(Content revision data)
##############################

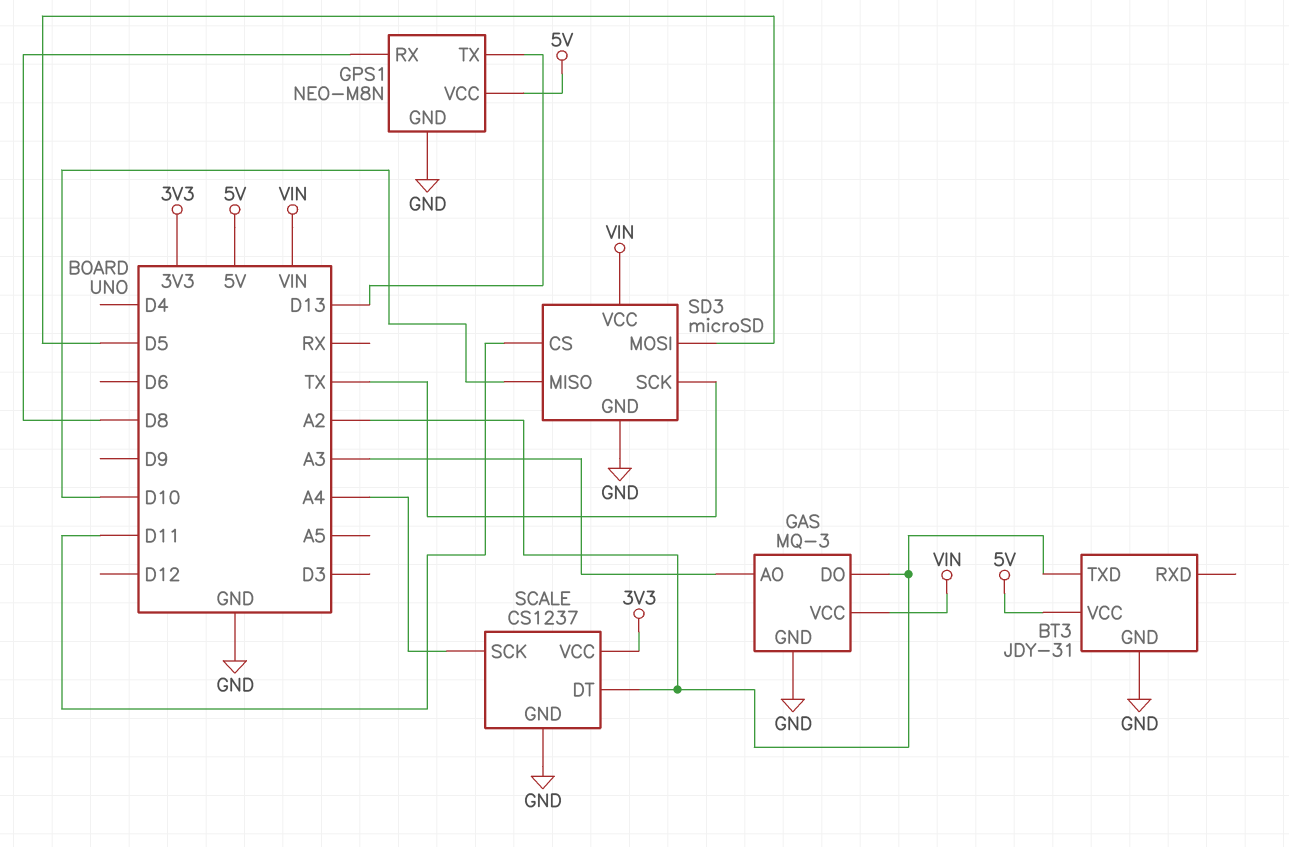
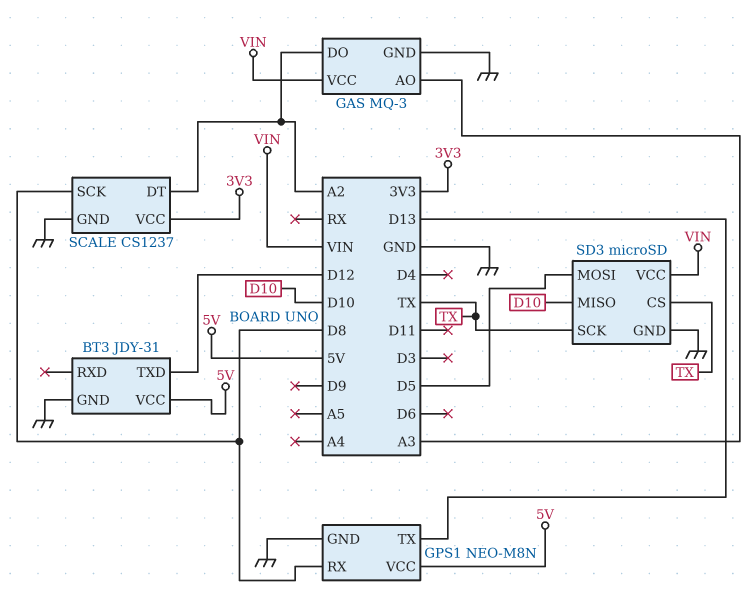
BT3 pin TXD: A2 -> D12
SCALE pin SCK: A4 -> D8
SD3 pin CS: D11 -> TX

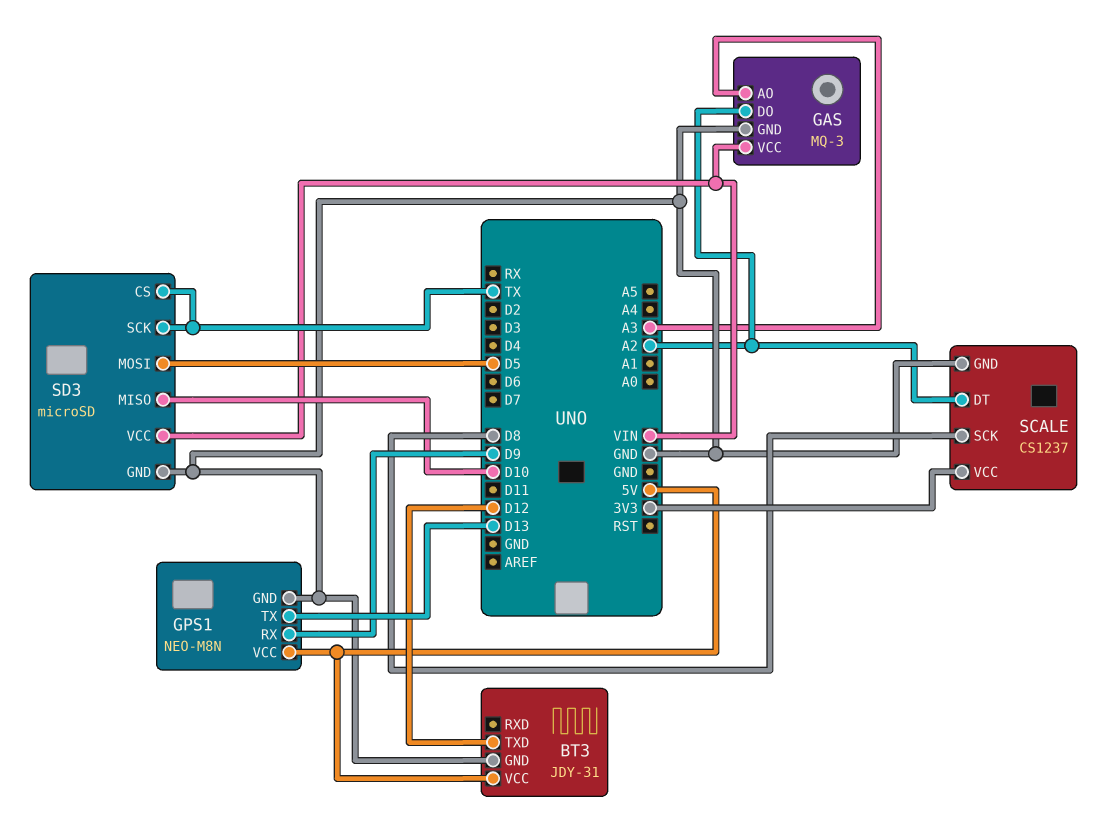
GPS1 pin RX: D8 -> D9

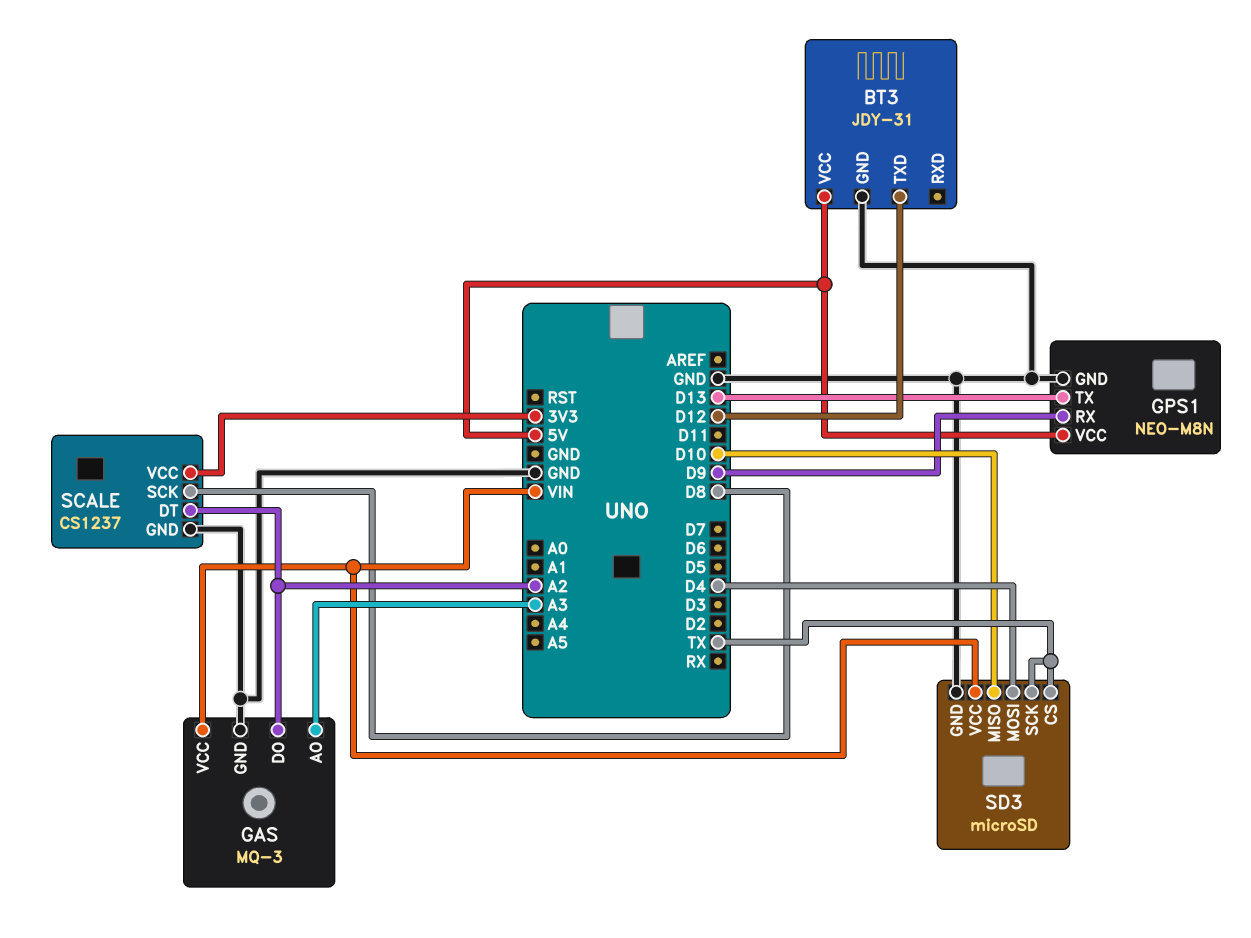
SD3 pin MOSI: D5 -> D4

##############################

= Description of the task =
Because the pictures are not wanted, retype only the text of every record, exactly as given.

= Your response =
BT3 pin TXD: A2 -> D12
SCALE pin SCK: A4 -> D8
SD3 pin CS: D11 -> TX

GPS1 pin RX: D8 -> D9

SD3 pin MOSI: D5 -> D4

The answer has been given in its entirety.